#### GIVEN DATA ####

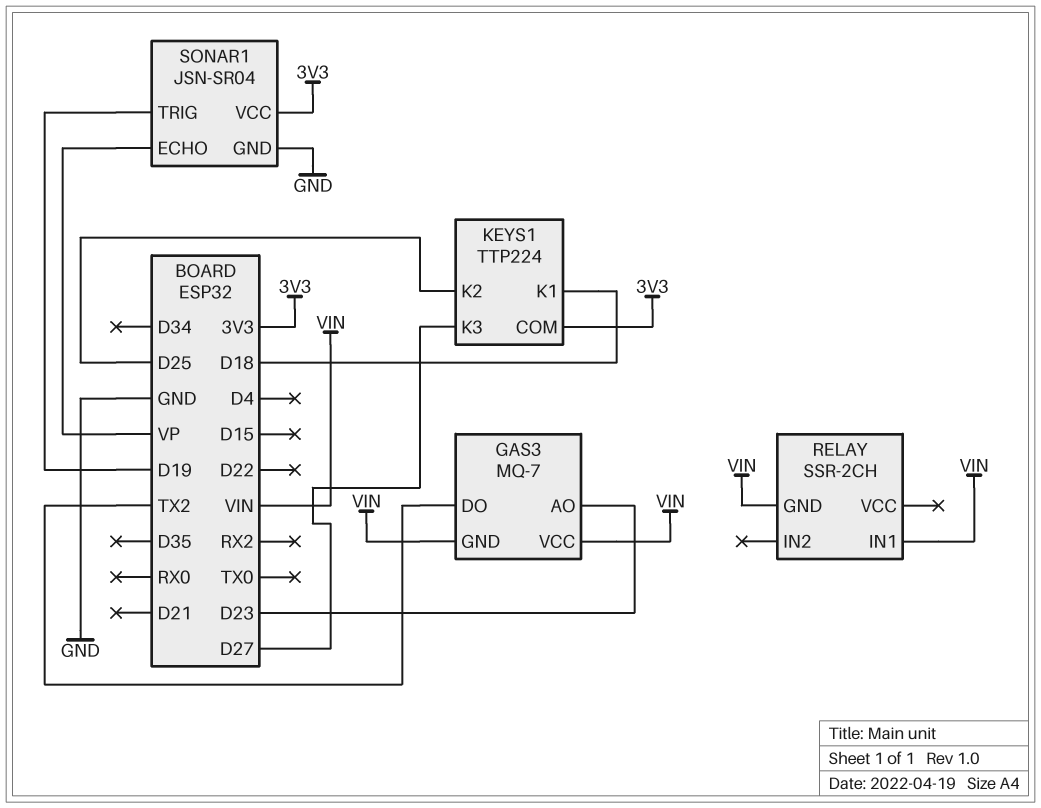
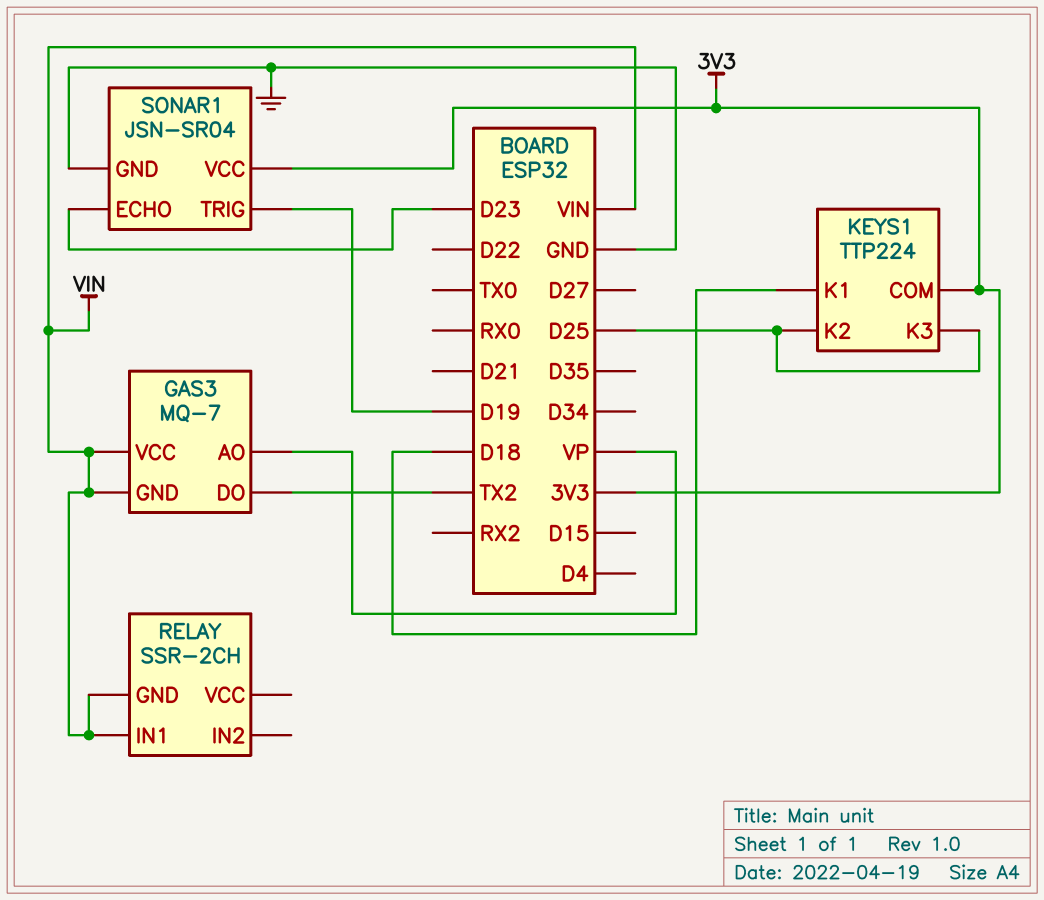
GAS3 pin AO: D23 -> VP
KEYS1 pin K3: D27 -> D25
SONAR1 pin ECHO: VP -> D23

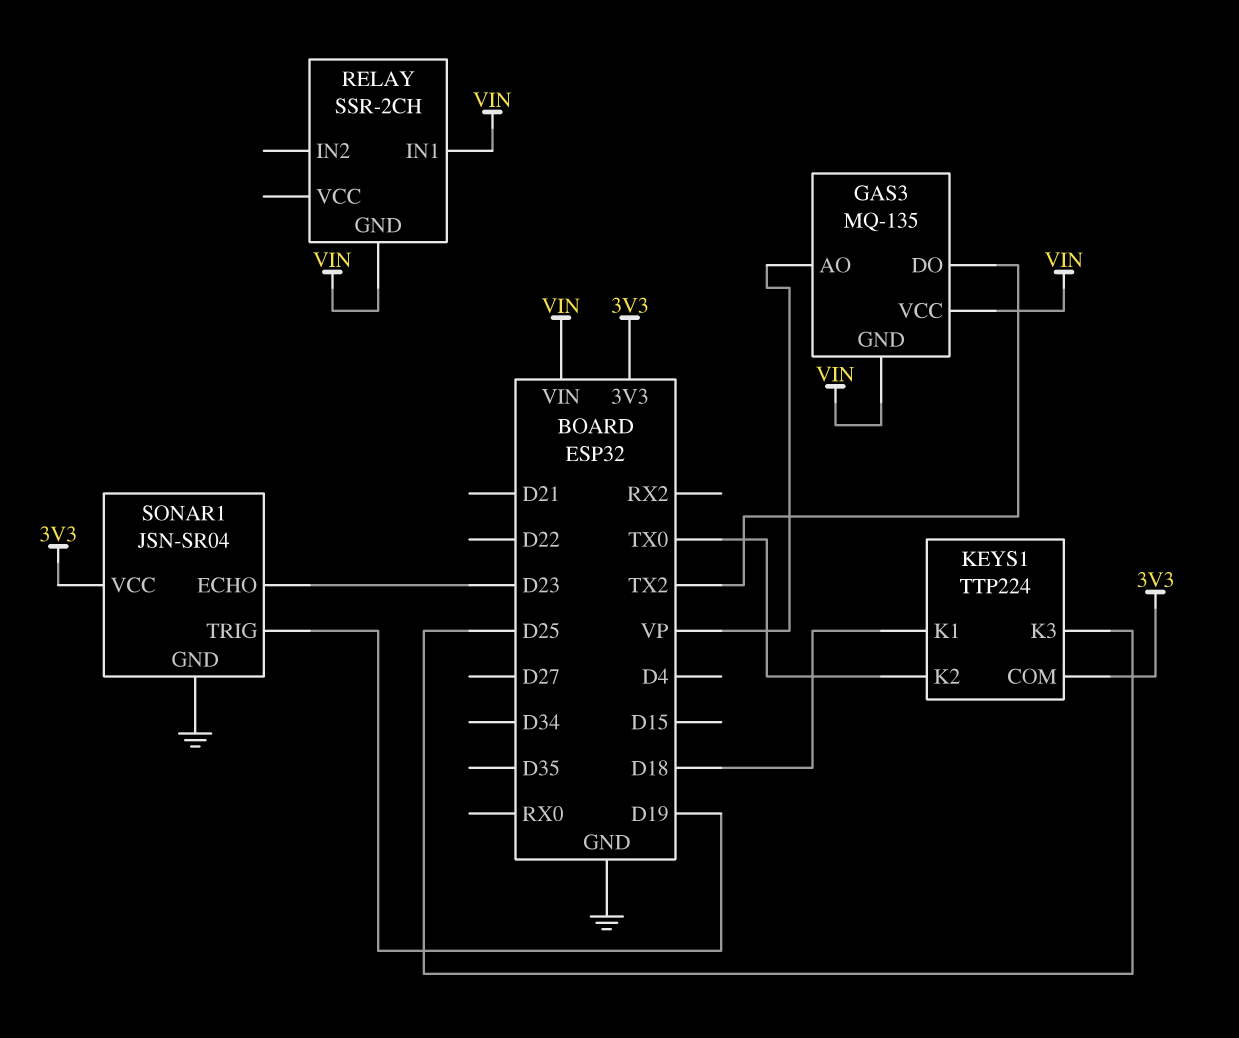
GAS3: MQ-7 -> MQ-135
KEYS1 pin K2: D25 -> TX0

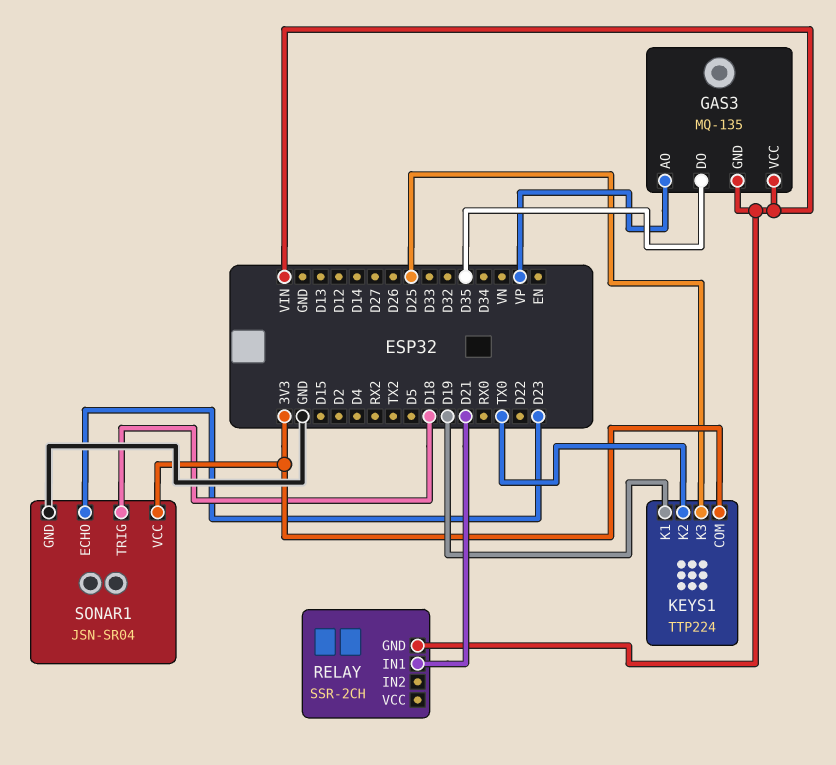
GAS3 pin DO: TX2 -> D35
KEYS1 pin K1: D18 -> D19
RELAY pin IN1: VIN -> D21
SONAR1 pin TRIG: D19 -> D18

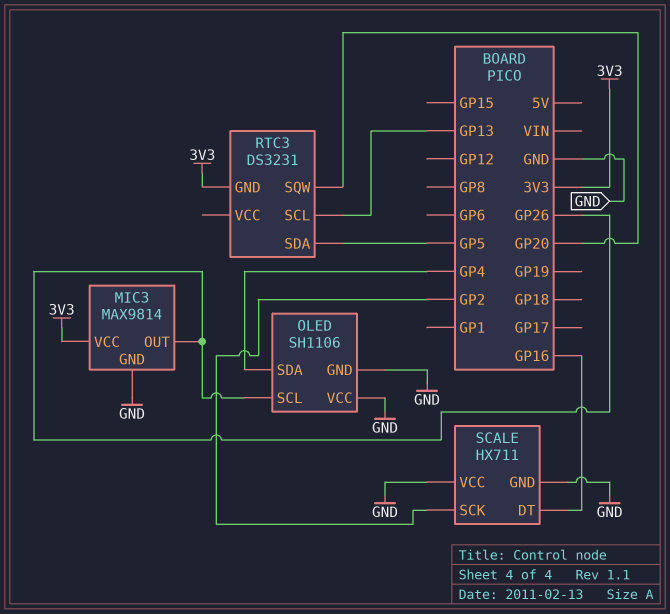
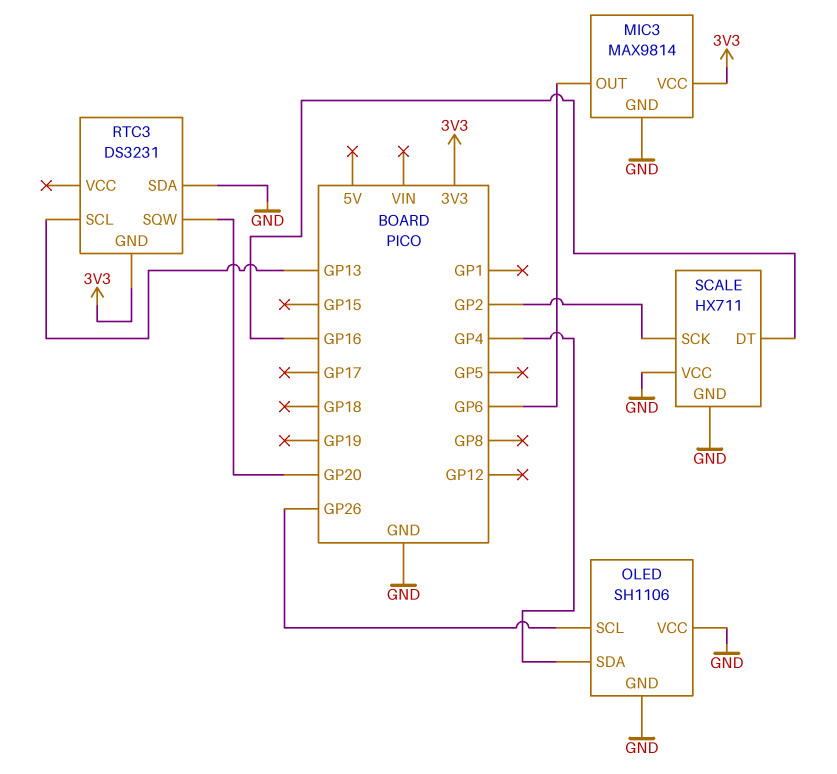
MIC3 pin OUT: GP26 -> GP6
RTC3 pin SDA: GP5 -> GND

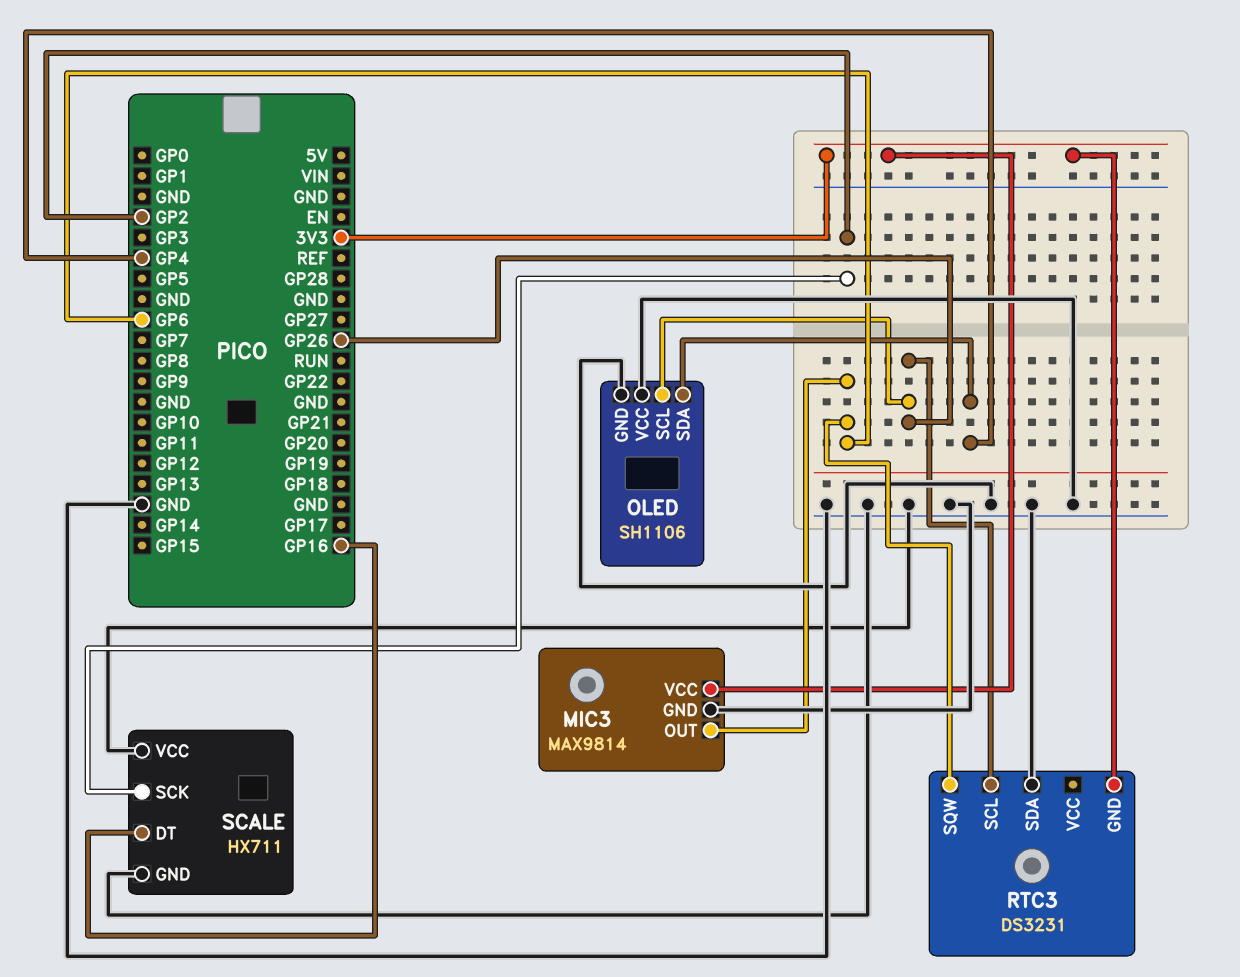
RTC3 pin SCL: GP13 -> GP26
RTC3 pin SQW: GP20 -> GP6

####

:: EXERCISE AIM ::
This exercise asks for the data above to be given again exactly, without pictures.

:: SOLUTION FOR THIS PROBLEM ::
GAS3 pin AO: D23 -> VP
KEYS1 pin K3: D27 -> D25
SONAR1 pin ECHO: VP -> D23

GAS3: MQ-7 -> MQ-135
KEYS1 pin K2: D25 -> TX0

GAS3 pin DO: TX2 -> D35
KEYS1 pin K1: D18 -> D19
RELAY pin IN1: VIN -> D21
SONAR1 pin TRIG: D19 -> D18

MIC3 pin OUT: GP26 -> GP6
RTC3 pin SDA: GP5 -> GND

RTC3 pin SCL: GP13 -> GP26
RTC3 pin SQW: GP20 -> GP6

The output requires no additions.